Give back the lines of the records exactly, starting at the first and ending at the one with "C3: 47nF (GND, VS) -> 47nF (GND, VBAT)".

*GIVEN RECORDS*.
☆ ☆ ☆ ☆

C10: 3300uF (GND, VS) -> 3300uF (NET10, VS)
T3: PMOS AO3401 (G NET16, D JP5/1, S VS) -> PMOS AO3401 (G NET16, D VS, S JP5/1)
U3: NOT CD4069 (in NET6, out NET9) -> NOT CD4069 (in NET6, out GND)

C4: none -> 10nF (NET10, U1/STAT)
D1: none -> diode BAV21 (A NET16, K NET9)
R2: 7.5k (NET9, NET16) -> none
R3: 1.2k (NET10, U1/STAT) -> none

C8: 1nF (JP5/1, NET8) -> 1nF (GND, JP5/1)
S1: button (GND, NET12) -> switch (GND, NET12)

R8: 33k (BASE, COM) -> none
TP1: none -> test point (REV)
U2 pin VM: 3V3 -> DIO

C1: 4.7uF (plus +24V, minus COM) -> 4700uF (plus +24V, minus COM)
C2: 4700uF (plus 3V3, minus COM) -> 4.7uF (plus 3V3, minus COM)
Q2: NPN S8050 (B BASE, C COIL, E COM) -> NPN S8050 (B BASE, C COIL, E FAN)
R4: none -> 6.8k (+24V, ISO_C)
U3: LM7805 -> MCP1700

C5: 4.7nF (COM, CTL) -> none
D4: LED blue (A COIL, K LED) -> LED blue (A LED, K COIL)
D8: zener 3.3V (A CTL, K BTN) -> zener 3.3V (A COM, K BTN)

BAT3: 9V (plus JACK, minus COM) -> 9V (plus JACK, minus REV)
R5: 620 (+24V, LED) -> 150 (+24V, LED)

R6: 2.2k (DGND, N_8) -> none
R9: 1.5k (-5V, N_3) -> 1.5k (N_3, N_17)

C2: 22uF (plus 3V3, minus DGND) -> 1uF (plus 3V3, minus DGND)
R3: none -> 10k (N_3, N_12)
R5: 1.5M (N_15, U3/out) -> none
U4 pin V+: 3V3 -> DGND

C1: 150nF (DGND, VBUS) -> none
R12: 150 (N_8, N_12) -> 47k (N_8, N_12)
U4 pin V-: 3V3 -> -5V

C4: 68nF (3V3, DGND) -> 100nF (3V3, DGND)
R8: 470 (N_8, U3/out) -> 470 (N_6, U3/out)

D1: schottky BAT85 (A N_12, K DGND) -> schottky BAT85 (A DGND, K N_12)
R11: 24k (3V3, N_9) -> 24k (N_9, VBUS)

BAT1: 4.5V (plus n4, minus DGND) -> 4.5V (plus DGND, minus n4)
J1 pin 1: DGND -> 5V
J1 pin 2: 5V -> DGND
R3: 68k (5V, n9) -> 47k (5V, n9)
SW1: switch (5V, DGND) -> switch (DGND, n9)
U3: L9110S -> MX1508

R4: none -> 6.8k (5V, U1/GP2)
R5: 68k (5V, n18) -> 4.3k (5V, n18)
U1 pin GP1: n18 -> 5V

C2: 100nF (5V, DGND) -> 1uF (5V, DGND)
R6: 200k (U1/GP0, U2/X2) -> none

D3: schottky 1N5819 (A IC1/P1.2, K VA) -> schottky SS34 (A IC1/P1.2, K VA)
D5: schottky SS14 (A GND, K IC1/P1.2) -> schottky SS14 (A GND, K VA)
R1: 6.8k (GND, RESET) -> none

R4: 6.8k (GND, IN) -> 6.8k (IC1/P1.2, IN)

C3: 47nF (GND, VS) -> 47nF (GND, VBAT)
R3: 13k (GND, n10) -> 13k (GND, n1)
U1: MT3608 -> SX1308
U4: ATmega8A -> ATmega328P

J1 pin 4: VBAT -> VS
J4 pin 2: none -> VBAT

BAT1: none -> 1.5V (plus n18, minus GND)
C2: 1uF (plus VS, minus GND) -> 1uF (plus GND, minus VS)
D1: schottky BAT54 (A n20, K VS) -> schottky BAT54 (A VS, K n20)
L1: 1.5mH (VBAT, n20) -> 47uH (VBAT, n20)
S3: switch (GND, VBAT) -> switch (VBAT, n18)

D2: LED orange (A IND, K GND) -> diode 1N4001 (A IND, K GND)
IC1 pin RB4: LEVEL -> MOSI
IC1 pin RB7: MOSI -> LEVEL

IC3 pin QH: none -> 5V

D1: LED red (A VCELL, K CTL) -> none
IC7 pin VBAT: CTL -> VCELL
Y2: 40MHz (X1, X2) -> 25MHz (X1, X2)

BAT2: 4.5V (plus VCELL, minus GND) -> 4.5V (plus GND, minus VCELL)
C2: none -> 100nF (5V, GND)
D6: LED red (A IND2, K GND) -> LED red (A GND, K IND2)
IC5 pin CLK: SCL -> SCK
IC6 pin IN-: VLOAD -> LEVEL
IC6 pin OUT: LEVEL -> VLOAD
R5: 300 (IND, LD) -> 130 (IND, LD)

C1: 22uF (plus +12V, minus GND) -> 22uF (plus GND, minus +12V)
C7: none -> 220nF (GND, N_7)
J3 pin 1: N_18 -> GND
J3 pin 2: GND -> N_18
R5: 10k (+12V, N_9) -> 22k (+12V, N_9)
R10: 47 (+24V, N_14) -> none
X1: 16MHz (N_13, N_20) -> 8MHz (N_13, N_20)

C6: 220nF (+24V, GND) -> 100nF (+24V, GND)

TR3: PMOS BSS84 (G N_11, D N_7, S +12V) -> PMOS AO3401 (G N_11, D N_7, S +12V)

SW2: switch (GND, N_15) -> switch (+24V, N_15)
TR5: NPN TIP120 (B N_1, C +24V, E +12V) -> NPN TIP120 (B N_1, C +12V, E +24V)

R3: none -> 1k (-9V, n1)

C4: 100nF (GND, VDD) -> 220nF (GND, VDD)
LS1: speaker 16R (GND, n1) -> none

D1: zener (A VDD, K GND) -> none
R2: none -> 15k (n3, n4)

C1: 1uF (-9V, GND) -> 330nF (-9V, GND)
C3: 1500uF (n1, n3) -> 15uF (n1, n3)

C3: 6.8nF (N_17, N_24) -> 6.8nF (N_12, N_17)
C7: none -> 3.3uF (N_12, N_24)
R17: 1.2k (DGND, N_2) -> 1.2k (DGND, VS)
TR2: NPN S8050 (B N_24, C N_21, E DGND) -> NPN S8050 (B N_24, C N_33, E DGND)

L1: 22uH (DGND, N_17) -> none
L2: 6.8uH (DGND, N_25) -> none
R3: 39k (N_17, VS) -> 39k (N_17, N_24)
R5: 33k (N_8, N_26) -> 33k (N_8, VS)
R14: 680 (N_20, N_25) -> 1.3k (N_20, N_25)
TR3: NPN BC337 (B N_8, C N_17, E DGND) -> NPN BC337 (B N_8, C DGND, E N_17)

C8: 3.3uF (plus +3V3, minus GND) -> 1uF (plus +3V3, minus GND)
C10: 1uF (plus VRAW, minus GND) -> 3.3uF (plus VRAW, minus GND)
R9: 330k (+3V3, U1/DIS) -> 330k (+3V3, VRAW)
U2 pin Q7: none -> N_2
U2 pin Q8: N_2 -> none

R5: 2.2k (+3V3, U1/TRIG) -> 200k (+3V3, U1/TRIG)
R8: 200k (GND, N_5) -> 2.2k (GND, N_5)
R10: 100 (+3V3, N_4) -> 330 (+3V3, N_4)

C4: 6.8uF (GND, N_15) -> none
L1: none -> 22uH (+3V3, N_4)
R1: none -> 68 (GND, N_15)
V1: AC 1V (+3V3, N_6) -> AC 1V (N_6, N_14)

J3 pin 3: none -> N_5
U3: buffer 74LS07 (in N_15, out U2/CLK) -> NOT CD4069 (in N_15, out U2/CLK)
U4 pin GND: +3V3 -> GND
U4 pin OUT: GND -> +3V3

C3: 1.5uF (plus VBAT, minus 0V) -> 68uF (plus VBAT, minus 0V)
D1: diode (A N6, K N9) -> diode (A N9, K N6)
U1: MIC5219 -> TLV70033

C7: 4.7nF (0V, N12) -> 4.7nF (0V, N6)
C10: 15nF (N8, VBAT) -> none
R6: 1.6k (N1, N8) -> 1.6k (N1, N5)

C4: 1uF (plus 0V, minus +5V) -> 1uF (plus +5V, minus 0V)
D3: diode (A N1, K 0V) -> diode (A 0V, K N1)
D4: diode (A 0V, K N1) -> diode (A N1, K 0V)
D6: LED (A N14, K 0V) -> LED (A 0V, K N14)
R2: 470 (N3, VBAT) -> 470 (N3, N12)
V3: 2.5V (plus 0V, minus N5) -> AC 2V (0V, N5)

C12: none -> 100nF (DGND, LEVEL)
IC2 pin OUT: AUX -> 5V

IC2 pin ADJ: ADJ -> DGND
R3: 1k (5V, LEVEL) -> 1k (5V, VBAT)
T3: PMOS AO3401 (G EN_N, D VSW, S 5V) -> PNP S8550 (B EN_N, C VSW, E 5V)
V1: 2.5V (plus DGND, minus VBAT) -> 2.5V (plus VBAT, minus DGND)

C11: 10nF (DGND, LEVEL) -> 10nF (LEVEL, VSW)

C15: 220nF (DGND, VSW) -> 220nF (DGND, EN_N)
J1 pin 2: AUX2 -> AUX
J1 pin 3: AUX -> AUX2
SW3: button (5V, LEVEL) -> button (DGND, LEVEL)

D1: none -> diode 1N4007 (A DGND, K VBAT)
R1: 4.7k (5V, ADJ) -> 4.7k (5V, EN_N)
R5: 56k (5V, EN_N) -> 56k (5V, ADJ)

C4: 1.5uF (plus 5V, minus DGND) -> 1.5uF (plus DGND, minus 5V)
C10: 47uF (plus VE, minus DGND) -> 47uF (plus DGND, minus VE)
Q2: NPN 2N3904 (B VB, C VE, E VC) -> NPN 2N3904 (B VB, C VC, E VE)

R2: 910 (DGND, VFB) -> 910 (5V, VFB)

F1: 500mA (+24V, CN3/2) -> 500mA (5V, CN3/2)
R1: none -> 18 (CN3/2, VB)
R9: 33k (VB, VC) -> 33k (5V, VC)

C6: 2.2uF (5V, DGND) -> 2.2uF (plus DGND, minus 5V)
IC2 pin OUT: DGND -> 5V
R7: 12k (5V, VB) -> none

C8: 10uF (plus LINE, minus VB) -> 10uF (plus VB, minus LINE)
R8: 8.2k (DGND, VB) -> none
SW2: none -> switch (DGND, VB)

☆ ☆ ☆ ☆

*COMPLETED EXERCISE*.
C10: 3300uF (GND, VS) -> 3300uF (NET10, VS)
T3: PMOS AO3401 (G NET16, D JP5/1, S VS) -> PMOS AO3401 (G NET16, D VS, S JP5/1)
U3: NOT CD4069 (in NET6, out NET9) -> NOT CD4069 (in NET6, out GND)

C4: none -> 10nF (NET10, U1/STAT)
D1: none -> diode BAV21 (A NET16, K NET9)
R2: 7.5k (NET9, NET16) -> none
R3: 1.2k (NET10, U1/STAT) -> none

C8: 1nF (JP5/1, NET8) -> 1nF (GND, JP5/1)
S1: button (GND, NET12) -> switch (GND, NET12)

R8: 33k (BASE, COM) -> none
TP1: none -> test point (REV)
U2 pin VM: 3V3 -> DIO

C1: 4.7uF (plus +24V, minus COM) -> 4700uF (plus +24V, minus COM)
C2: 4700uF (plus 3V3, minus COM) -> 4.7uF (plus 3V3, minus COM)
Q2: NPN S8050 (B BASE, C COIL, E COM) -> NPN S8050 (B BASE, C COIL, E FAN)
R4: none -> 6.8k (+24V, ISO_C)
U3: LM7805 -> MCP1700

C5: 4.7nF (COM, CTL) -> none
D4: LED blue (A COIL, K LED) -> LED blue (A LED, K COIL)
D8: zener 3.3V (A CTL, K BTN) -> zener 3.3V (A COM, K BTN)

BAT3: 9V (plus JACK, minus COM) -> 9V (plus JACK, minus REV)
R5: 620 (+24V, LED) -> 150 (+24V, LED)

R6: 2.2k (DGND, N_8) -> none
R9: 1.5k (-5V, N_3) -> 1.5k (N_3, N_17)

C2: 22uF (plus 3V3, minus DGND) -> 1uF (plus 3V3, minus DGND)
R3: none -> 10k (N_3, N_12)
R5: 1.5M (N_15, U3/out) -> none
U4 pin V+: 3V3 -> DGND

C1: 150nF (DGND, VBUS) -> none
R12: 150 (N_8, N_12) -> 47k (N_8, N_12)
U4 pin V-: 3V3 -> -5V

C4: 68nF (3V3, DGND) -> 100nF (3V3, DGND)
R8: 470 (N_8, U3/out) -> 470 (N_6, U3/out)

D1: schottky BAT85 (A N_12, K DGND) -> schottky BAT85 (A DGND, K N_12)
R11: 24k (3V3, N_9) -> 24k (N_9, VBUS)

BAT1: 4.5V (plus n4, minus DGND) -> 4.5V (plus DGND, minus n4)
J1 pin 1: DGND -> 5V
J1 pin 2: 5V -> DGND
R3: 68k (5V, n9) -> 47k (5V, n9)
SW1: switch (5V, DGND) -> switch (DGND, n9)
U3: L9110S -> MX1508

R4: none -> 6.8k (5V, U1/GP2)
R5: 68k (5V, n18) -> 4.3k (5V, n18)
U1 pin GP1: n18 -> 5V

C2: 100nF (5V, DGND) -> 1uF (5V, DGND)
R6: 200k (U1/GP0, U2/X2) -> none

D3: schottky 1N5819 (A IC1/P1.2, K VA) -> schottky SS34 (A IC1/P1.2, K VA)
D5: schottky SS14 (A GND, K IC1/P1.2) -> schottky SS14 (A GND, K VA)
R1: 6.8k (GND, RESET) -> none

R4: 6.8k (GND, IN) -> 6.8k (IC1/P1.2, IN)

C3: 47nF (GND, VS) -> 47nF (GND, VBAT)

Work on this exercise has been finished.